_DATA TO PROCESS_
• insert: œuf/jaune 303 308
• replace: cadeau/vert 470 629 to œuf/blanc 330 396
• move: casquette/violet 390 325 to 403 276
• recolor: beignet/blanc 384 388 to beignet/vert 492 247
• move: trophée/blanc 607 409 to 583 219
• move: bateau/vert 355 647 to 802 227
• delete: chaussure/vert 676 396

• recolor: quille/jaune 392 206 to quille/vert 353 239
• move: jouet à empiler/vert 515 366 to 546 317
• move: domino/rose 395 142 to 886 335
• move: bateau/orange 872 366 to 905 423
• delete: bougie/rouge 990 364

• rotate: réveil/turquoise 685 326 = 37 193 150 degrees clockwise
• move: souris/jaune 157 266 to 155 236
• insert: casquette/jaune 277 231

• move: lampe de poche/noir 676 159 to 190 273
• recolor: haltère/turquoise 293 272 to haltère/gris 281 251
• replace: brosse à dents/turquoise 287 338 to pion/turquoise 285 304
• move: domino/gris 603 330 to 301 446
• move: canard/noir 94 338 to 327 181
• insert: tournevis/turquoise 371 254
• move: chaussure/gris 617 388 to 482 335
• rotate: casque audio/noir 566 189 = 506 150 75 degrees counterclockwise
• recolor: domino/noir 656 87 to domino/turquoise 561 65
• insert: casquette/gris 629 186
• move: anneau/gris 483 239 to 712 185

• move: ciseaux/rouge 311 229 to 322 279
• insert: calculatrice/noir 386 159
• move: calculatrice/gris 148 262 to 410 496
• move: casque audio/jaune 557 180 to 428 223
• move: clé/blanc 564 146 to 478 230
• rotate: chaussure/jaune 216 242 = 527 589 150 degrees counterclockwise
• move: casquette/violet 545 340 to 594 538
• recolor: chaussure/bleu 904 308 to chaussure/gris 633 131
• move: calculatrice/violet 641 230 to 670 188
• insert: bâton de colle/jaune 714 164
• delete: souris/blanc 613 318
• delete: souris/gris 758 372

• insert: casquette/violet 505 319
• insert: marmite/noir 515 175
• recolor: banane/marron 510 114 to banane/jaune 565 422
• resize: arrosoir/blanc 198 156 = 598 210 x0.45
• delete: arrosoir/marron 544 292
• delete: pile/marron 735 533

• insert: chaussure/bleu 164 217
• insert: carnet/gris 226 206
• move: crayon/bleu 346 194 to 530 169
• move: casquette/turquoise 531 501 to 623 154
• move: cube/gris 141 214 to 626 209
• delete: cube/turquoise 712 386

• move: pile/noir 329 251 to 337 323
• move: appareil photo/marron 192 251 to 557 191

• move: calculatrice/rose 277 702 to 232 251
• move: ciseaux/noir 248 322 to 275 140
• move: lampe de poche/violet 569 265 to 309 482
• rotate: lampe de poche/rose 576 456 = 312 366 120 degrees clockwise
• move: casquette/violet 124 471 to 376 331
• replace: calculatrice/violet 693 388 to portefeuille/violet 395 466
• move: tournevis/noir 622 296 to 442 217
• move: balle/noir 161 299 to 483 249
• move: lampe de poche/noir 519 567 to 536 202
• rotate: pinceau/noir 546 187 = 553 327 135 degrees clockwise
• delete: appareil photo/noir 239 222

_AIM OF THE TASK_
Out of the listing above, reproduce exactly the lines from the one with "325 to 403 276" up to and including the one with "647 to 802 227".

_OUTPUT FOR THIS EXERCISE_
• move: casquette/violet 390 325 to 403 276
• recolor: beignet/blanc 384 388 to beignet/vert 492 247
• move: trophée/blanc 607 409 to 583 219
• move: bateau/vert 355 647 to 802 227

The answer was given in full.